» Task goal: Would you set down the lines running from the one that holds "R12: 4.7k (+12V, NET5) -> 4.7k (+12V, NET1)" to the final line of the listing, both included, exactly and with no others?
═════ Data shown
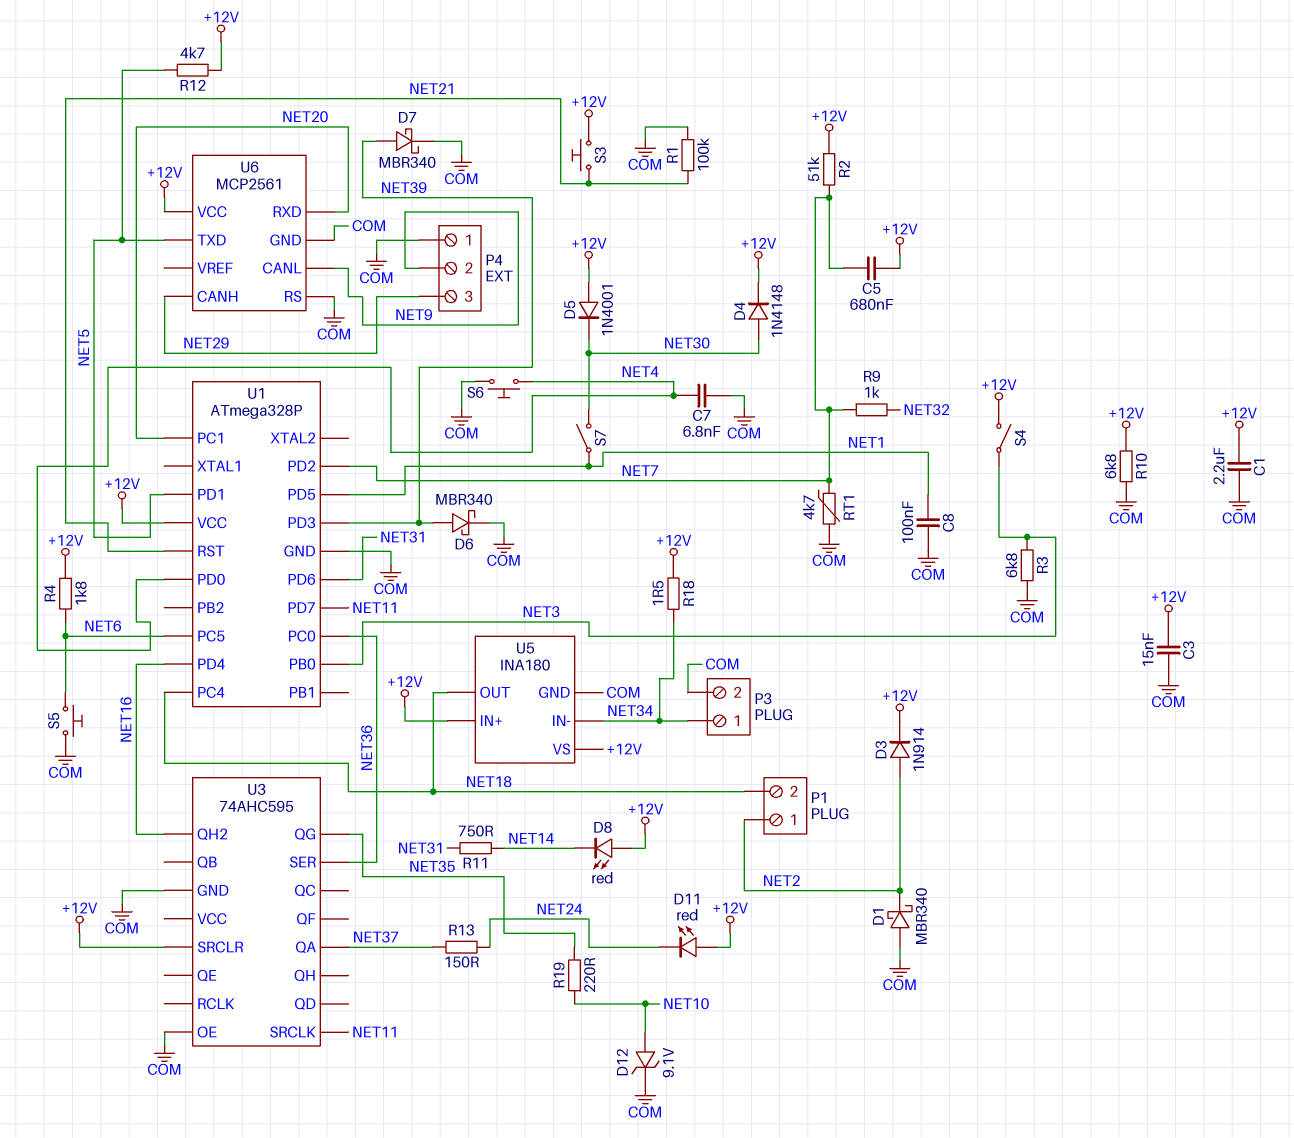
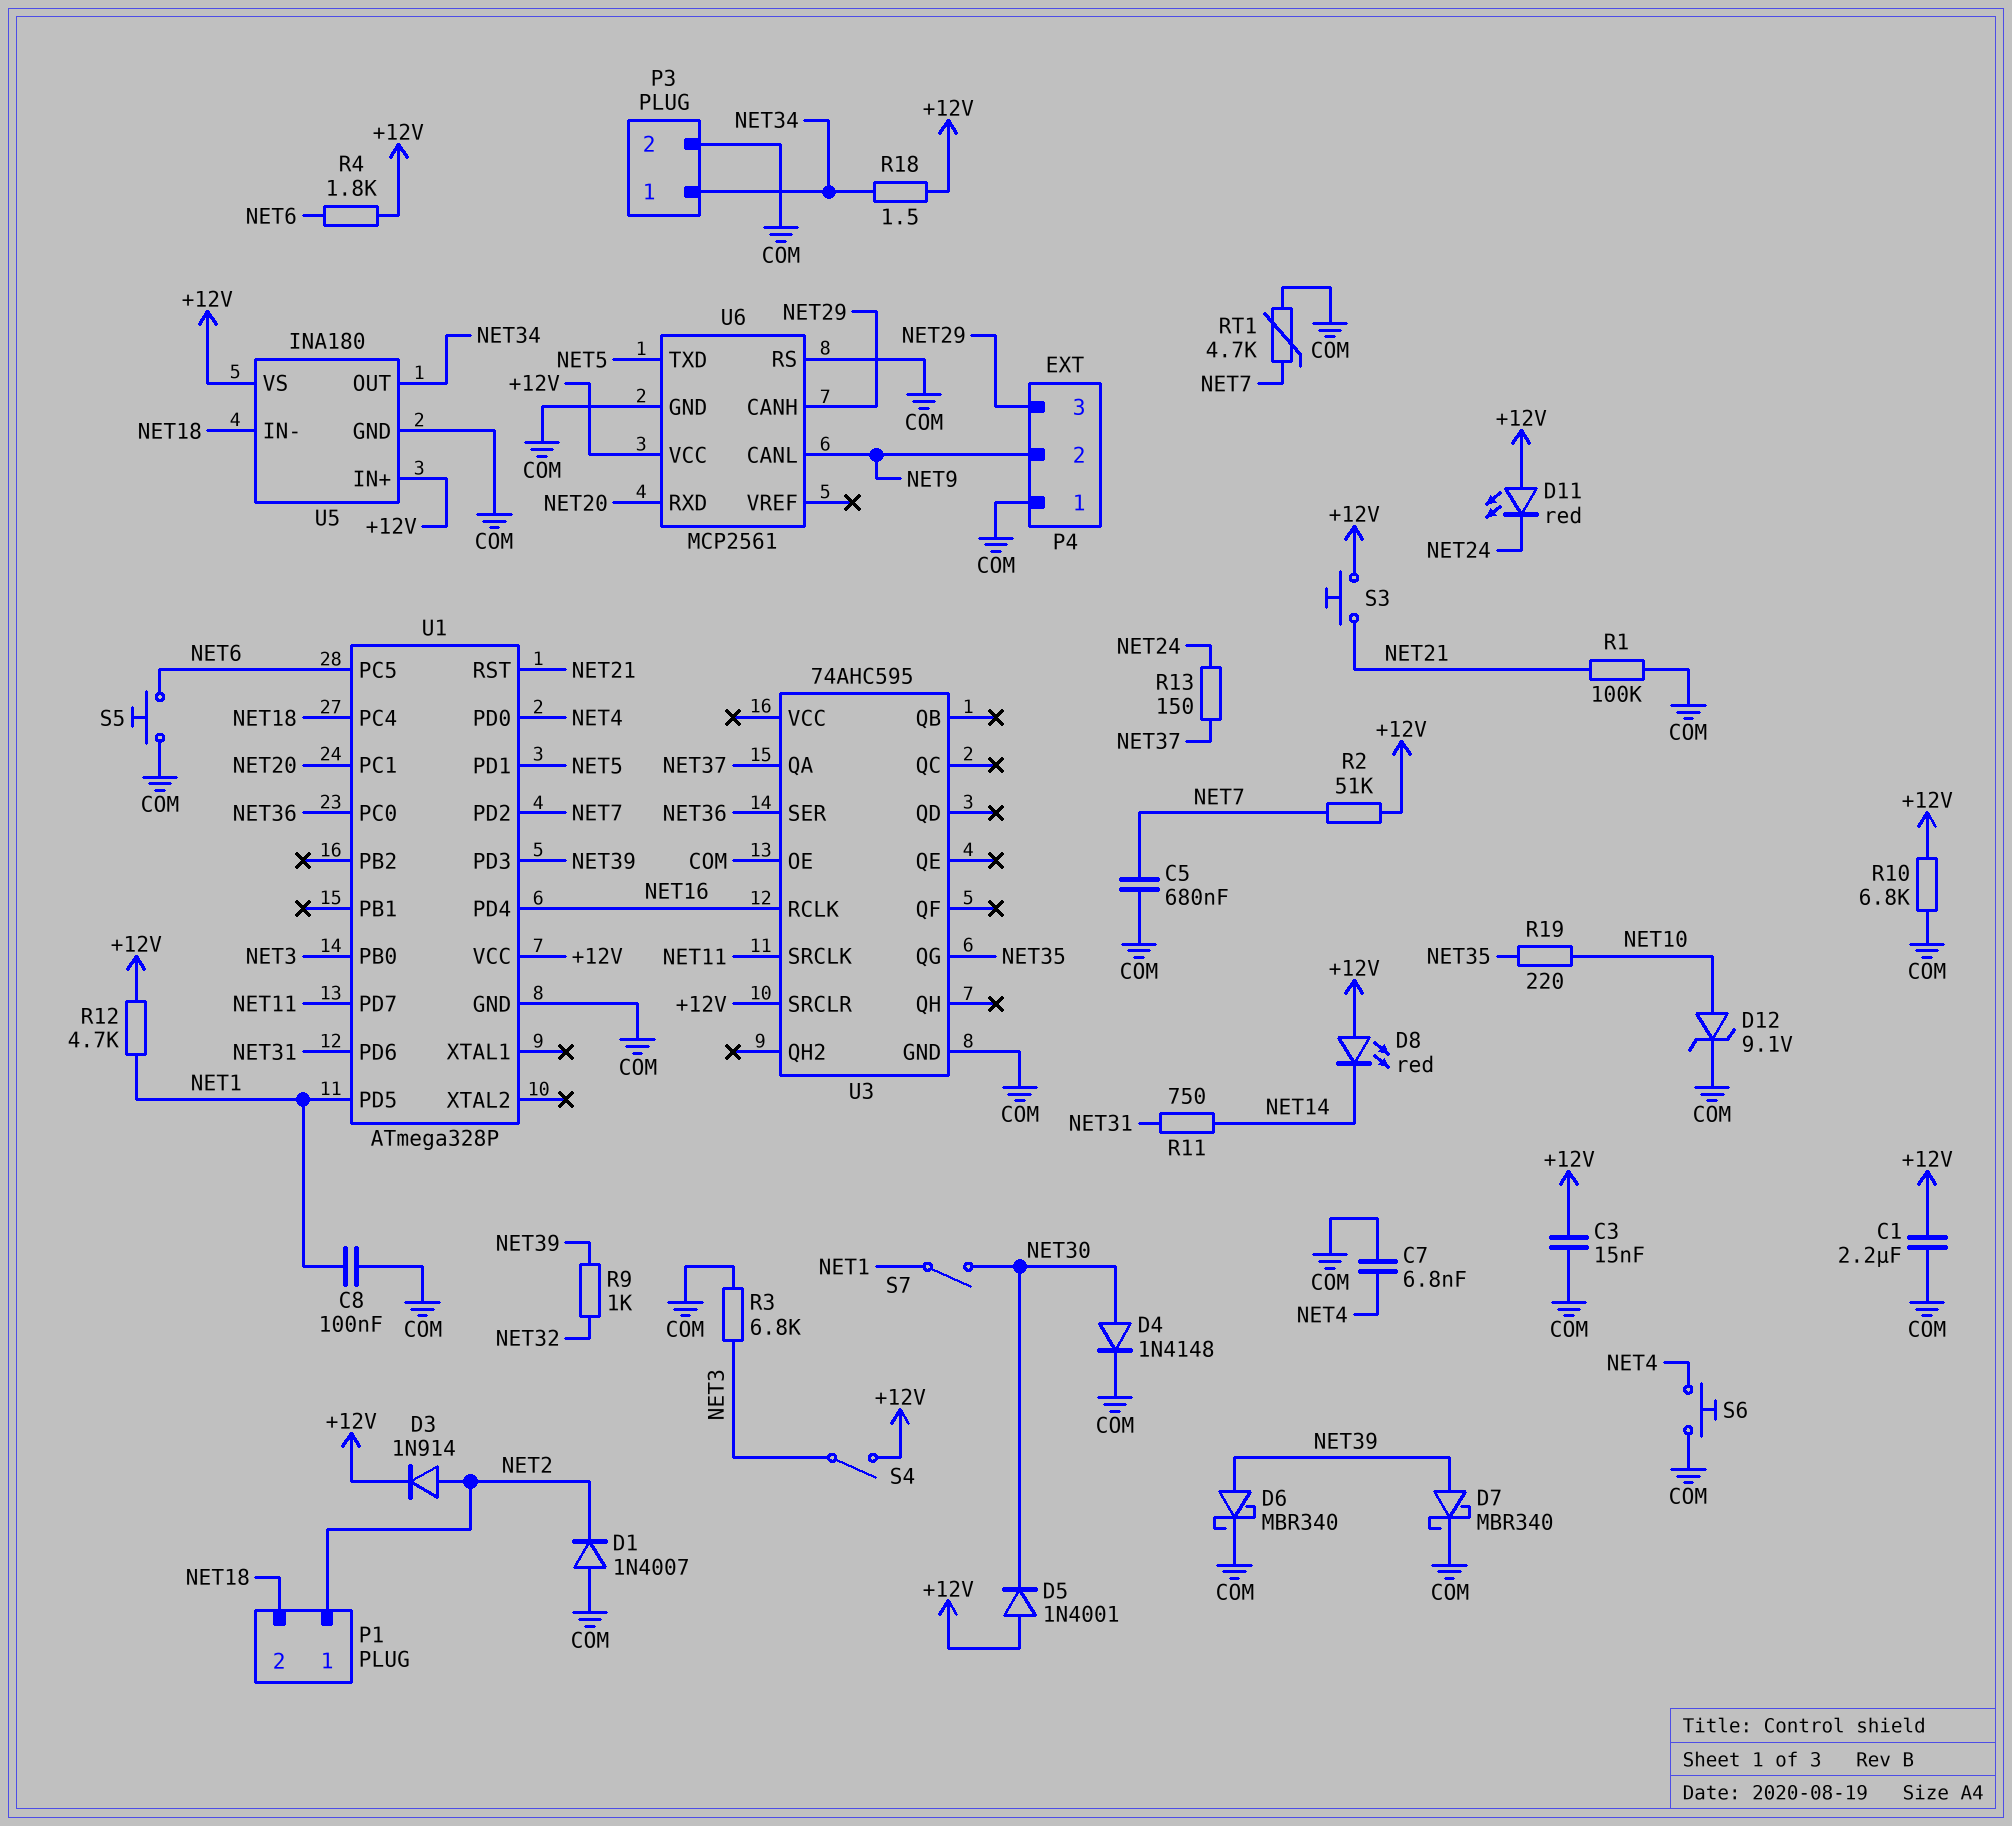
C5: 680nF (+12V, NET7) -> 680nF (COM, NET7)
D1: schottky MBR340 (A COM, K NET2) -> diode 1N4007 (A COM, K NET2)
D4: diode 1N4148 (A NET30, K +12V) -> diode 1N4148 (A NET30, K COM)
R9: 1k (NET7, NET32) -> 1k (NET32, NET39)
R12: 4.7k (+12V, NET5) -> 4.7k (+12V, NET1)
U3 pin QH2: NET16 -> none
U3 pin RCLK: none -> NET16
U5 pin IN-: NET34 -> NET18
U5 pin OUT: NET18 -> NET34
══════════
» Solution to the problem:
R12: 4.7k (+12V, NET5) -> 4.7k (+12V, NET1)
U3 pin QH2: NET16 -> none
U3 pin RCLK: none -> NET16
U5 pin IN-: NET34 -> NET18
U5 pin OUT: NET18 -> NET34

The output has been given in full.